____ DATA SECTION

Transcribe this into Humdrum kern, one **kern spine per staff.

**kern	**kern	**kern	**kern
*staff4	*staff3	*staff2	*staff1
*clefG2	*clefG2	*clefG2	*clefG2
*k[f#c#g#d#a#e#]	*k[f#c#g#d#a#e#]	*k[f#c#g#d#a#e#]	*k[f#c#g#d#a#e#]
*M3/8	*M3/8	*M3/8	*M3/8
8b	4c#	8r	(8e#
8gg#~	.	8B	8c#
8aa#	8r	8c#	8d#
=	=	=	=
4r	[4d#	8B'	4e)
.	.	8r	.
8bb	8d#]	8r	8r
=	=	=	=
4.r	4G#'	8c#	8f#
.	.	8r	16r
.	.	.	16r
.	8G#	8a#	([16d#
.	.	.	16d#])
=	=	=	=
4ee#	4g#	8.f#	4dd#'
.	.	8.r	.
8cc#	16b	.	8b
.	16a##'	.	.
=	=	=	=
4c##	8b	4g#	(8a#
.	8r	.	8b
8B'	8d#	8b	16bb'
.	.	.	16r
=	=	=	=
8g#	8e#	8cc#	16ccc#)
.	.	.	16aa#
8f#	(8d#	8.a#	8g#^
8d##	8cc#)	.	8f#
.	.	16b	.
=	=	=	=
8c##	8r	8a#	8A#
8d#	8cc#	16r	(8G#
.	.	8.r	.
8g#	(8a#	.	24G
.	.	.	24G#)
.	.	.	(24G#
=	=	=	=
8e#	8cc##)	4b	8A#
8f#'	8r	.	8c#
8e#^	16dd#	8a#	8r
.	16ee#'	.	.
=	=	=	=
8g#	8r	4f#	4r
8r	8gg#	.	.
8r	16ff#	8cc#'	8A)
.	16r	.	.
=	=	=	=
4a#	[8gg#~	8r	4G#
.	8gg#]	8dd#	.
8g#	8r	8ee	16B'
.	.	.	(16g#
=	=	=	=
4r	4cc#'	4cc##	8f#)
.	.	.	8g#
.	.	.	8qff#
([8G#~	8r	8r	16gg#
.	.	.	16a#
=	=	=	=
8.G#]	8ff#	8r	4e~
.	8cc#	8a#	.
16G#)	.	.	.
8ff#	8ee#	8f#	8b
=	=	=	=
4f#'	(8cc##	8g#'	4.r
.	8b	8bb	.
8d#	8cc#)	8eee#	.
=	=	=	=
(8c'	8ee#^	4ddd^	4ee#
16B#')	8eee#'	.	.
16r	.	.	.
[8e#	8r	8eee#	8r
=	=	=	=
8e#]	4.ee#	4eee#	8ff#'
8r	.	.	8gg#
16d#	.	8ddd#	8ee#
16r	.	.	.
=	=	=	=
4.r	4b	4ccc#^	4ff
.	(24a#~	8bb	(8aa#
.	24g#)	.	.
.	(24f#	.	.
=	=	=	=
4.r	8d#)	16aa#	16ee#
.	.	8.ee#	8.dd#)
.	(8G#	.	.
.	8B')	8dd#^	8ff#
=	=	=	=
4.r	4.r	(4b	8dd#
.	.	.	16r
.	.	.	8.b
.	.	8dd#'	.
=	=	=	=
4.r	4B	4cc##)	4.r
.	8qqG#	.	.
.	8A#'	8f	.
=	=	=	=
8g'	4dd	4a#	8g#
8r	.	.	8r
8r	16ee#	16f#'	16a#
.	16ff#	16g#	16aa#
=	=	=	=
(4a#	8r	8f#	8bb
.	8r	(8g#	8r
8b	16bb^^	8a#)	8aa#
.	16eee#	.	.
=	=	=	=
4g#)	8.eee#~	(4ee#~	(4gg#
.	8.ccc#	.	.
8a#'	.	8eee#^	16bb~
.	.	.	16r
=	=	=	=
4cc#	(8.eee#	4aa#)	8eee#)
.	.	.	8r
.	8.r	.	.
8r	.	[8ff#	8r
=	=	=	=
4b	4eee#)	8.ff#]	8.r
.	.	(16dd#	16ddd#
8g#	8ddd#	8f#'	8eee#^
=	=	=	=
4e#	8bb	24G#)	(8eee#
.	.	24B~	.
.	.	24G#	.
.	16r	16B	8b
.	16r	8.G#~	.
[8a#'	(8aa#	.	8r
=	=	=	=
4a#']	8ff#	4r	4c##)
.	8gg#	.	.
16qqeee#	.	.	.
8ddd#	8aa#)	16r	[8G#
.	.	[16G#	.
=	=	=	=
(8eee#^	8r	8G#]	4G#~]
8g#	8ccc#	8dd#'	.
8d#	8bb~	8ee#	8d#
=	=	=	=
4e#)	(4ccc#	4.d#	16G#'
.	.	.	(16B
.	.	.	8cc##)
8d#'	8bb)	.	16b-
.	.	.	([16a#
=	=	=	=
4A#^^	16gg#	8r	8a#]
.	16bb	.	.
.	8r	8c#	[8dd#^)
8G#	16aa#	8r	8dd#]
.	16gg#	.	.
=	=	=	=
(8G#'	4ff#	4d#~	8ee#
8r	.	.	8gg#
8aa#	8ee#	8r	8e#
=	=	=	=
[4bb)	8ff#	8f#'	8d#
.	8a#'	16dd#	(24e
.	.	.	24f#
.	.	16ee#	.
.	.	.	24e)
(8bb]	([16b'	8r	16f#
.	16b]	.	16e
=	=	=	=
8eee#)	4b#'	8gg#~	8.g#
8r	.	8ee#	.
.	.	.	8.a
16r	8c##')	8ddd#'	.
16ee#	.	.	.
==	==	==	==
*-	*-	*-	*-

________

# OBJECTIVE
Return each line of the listing above that contains the word "kern", copied as it appears.

# ANSWER
Transcribe this into Humdrum kern, one **kern spine per staff.
**kern	**kern	**kern	**kern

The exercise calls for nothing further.